§ Data for review:

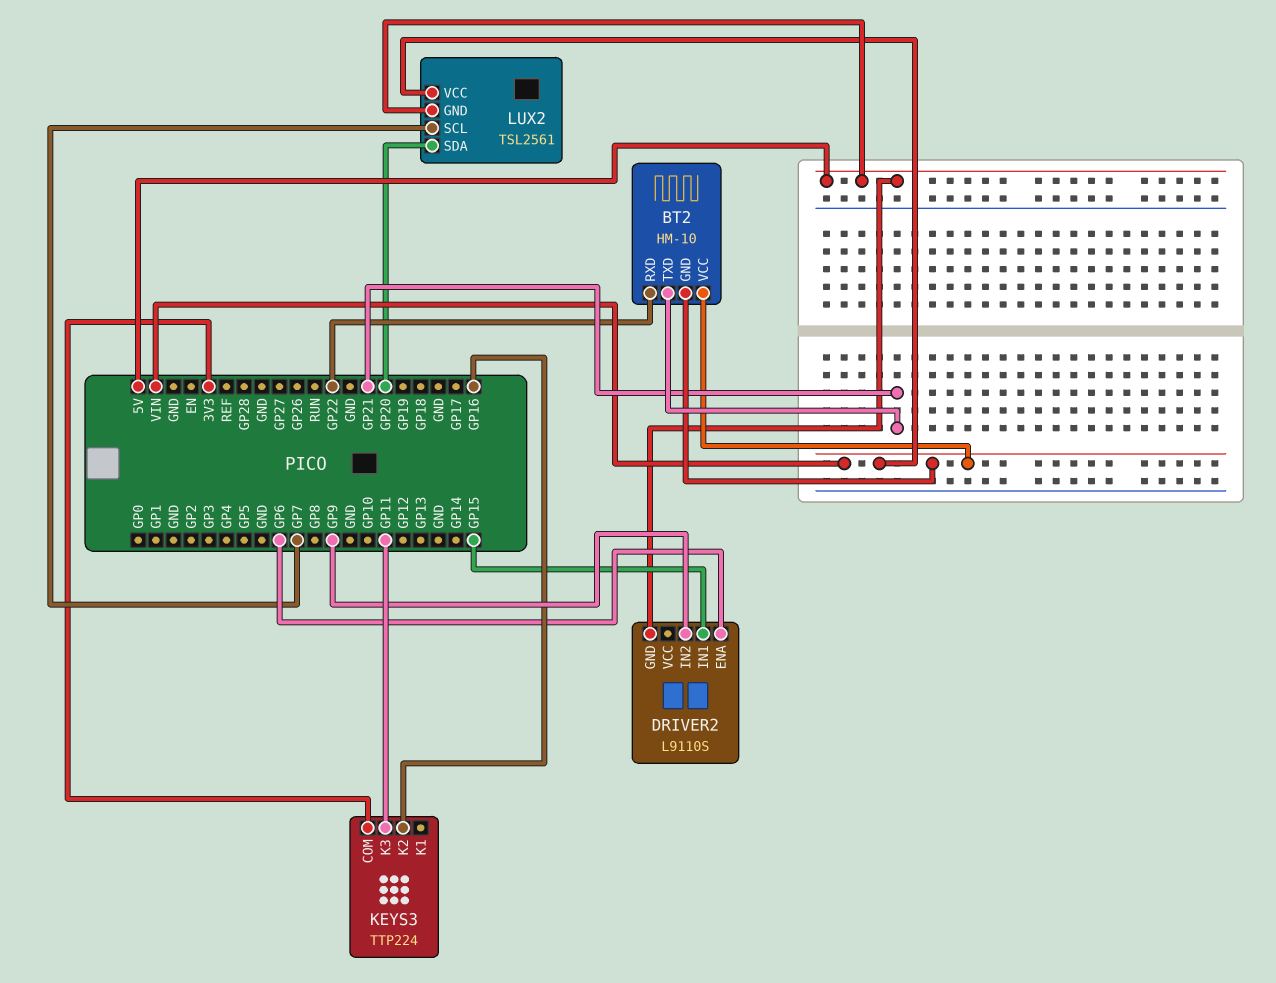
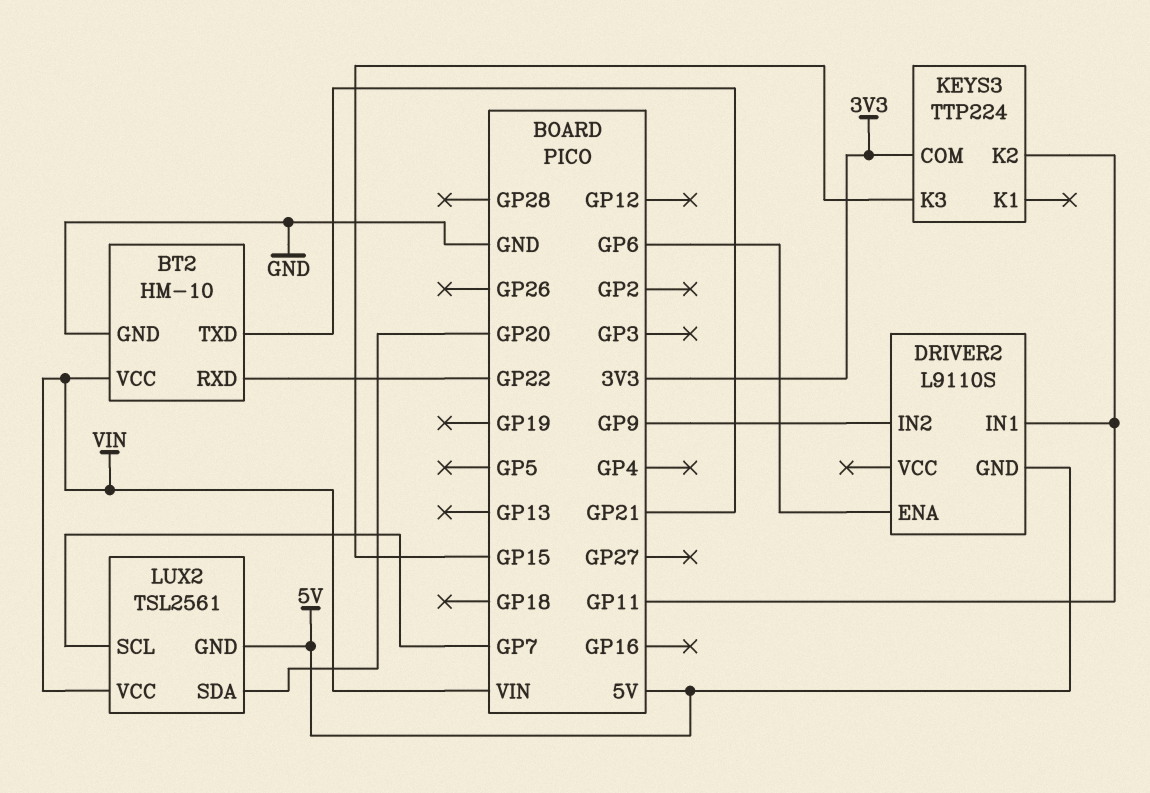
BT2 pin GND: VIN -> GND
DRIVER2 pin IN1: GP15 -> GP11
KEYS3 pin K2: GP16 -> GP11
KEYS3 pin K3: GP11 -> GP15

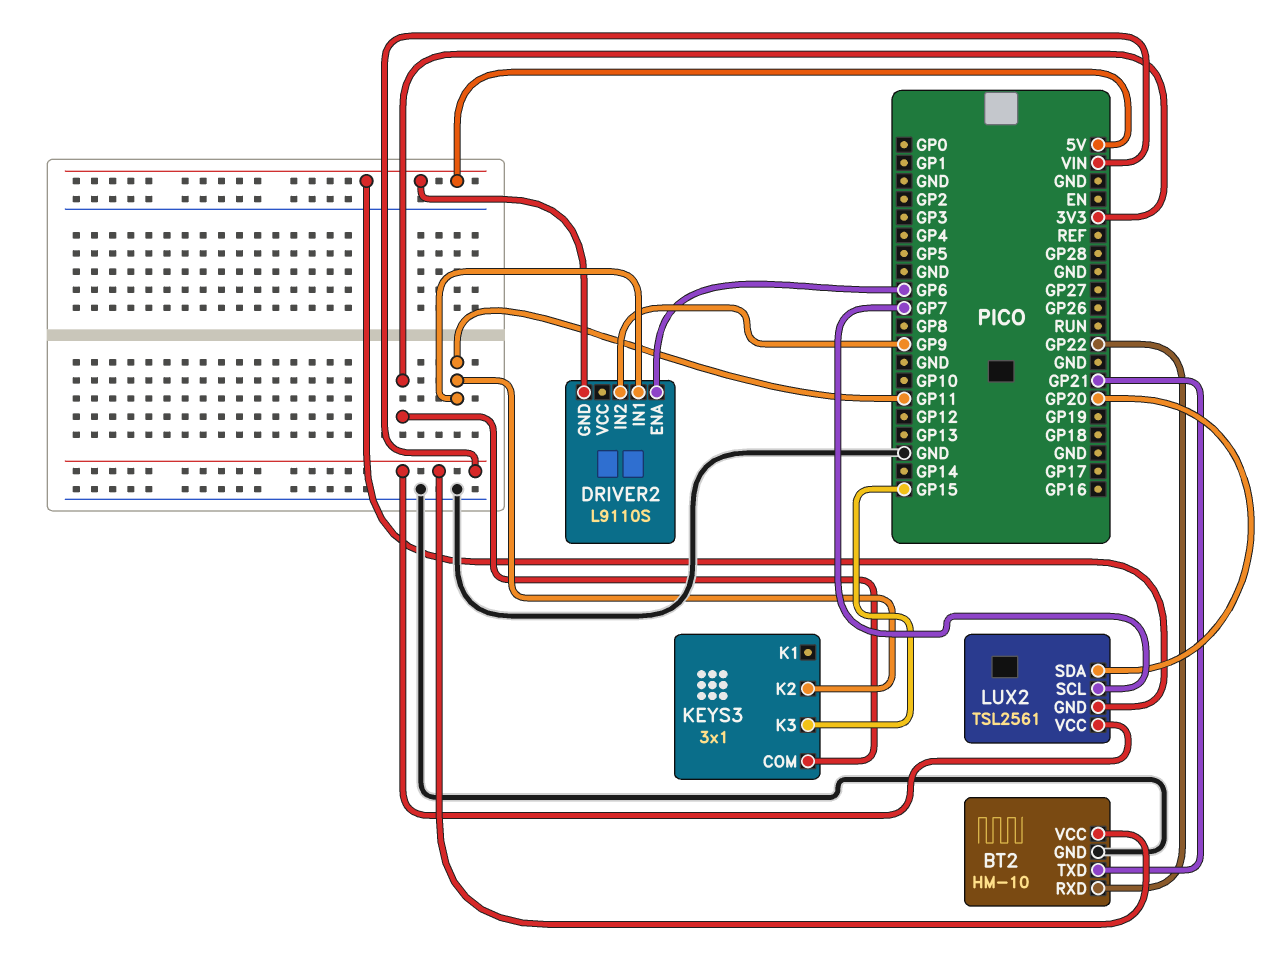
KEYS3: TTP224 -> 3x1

§ Goal of the exercise:
Your job is to restate, word for word, only the lines from the one holding "KEYS3 pin K2: GP16 -> GP11" through the end of the material; pictures stay out.

§ Result for this exercise:
KEYS3 pin K2: GP16 -> GP11
KEYS3 pin K3: GP11 -> GP15

KEYS3: TTP224 -> 3x1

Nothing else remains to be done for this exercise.